Output the full listing below exactly as it reads, and skip anything that is a picture.

## [Task inputs]
----------

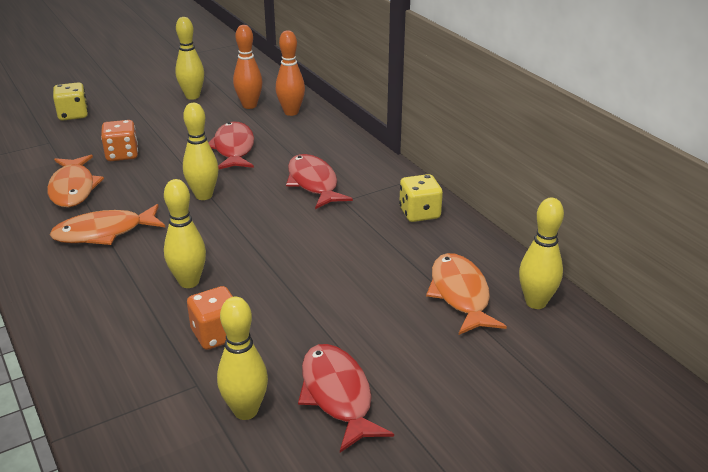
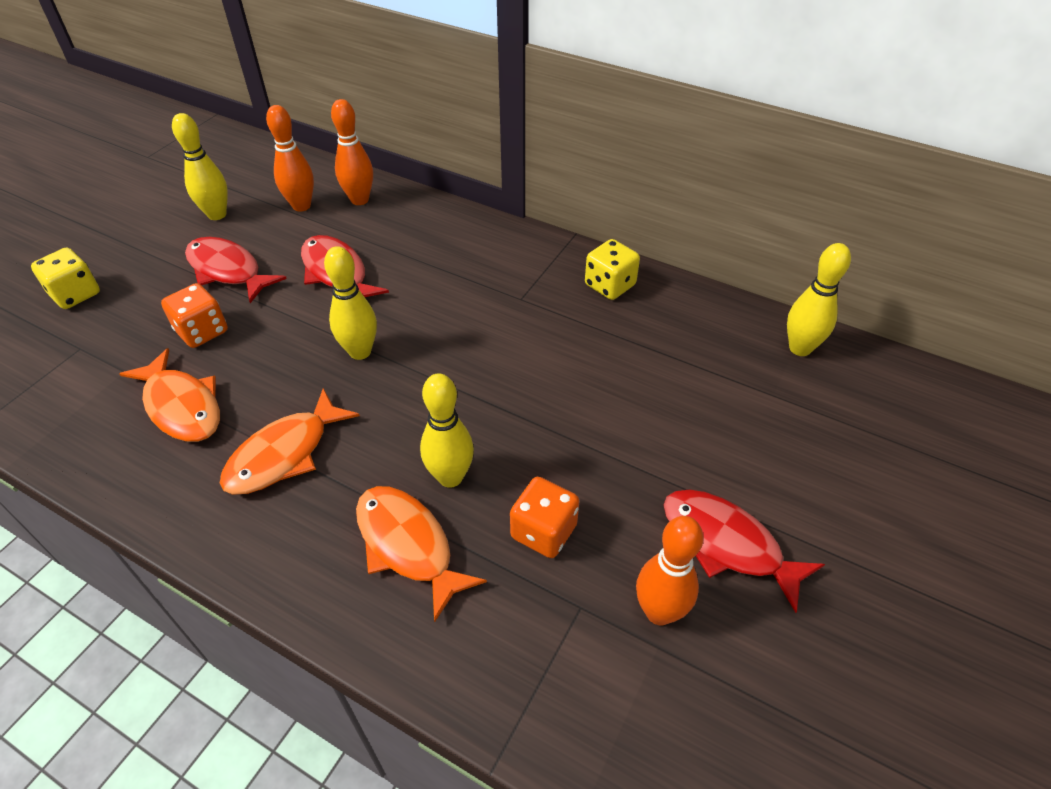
camera: 30 degrees left, 15 degrees up
yellow bowling pin [217,297,268,420] -> orange bowling pin [636,516,703,625]
red fish [286,154,353,209] -> red fish moved to [185,237,287,303]
orange fish [426,253,507,335] -> orange fish moved to [356,486,487,622]

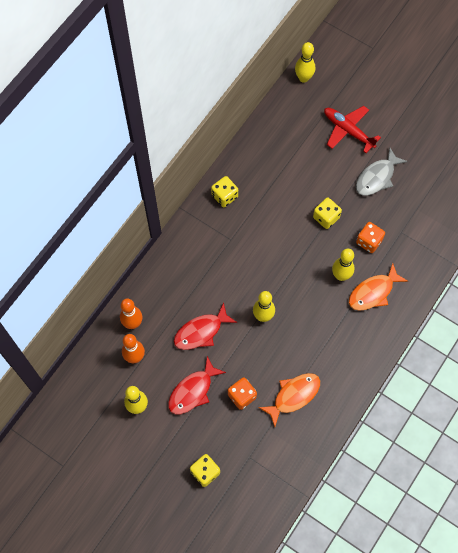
camera: 85 degrees left, 20 degrees up
orange fish [220,388,360,494] -> none
orange bowling pin [636,516,703,625] -> none
red fish [664,490,825,613] -> grey fish [356,148,408,196]
yellow bowling pin [787,243,851,356] -> yellow bowling pin moved to [295,42,315,83]
none -> yellow dice [313,198,342,229]
none -> red plane [324,106,381,153]

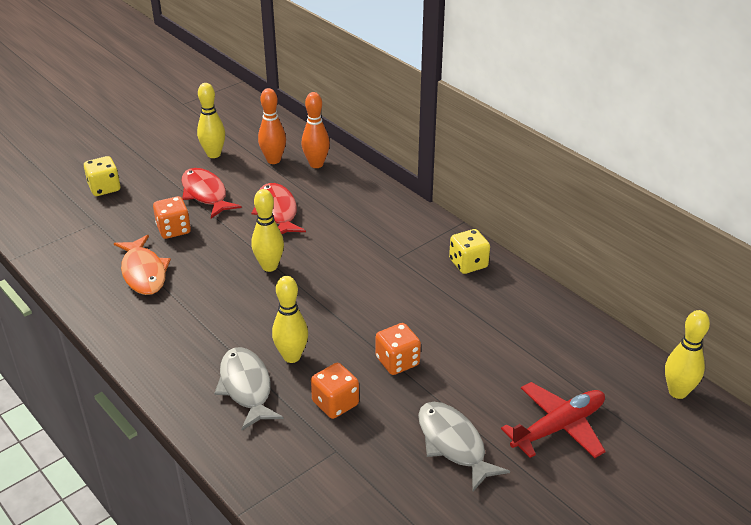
camera: 105 degrees right, 30 degrees down
yellow dice [313,198,342,229] -> orange dice [376,323,421,375]
orange fish [349,263,408,311] -> grey fish [214,347,284,430]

----------

## [Written solution]
camera: 30 degrees left, 15 degrees up
yellow bowling pin [217,297,268,420] -> orange bowling pin [636,516,703,625]
red fish [286,154,353,209] -> red fish moved to [185,237,287,303]
orange fish [426,253,507,335] -> orange fish moved to [356,486,487,622]

camera: 85 degrees left, 20 degrees up
orange fish [220,388,360,494] -> none
orange bowling pin [636,516,703,625] -> none
red fish [664,490,825,613] -> grey fish [356,148,408,196]
yellow bowling pin [787,243,851,356] -> yellow bowling pin moved to [295,42,315,83]
none -> yellow dice [313,198,342,229]
none -> red plane [324,106,381,153]

camera: 105 degrees right, 30 degrees down
yellow dice [313,198,342,229] -> orange dice [376,323,421,375]
orange fish [349,263,408,311] -> grey fish [214,347,284,430]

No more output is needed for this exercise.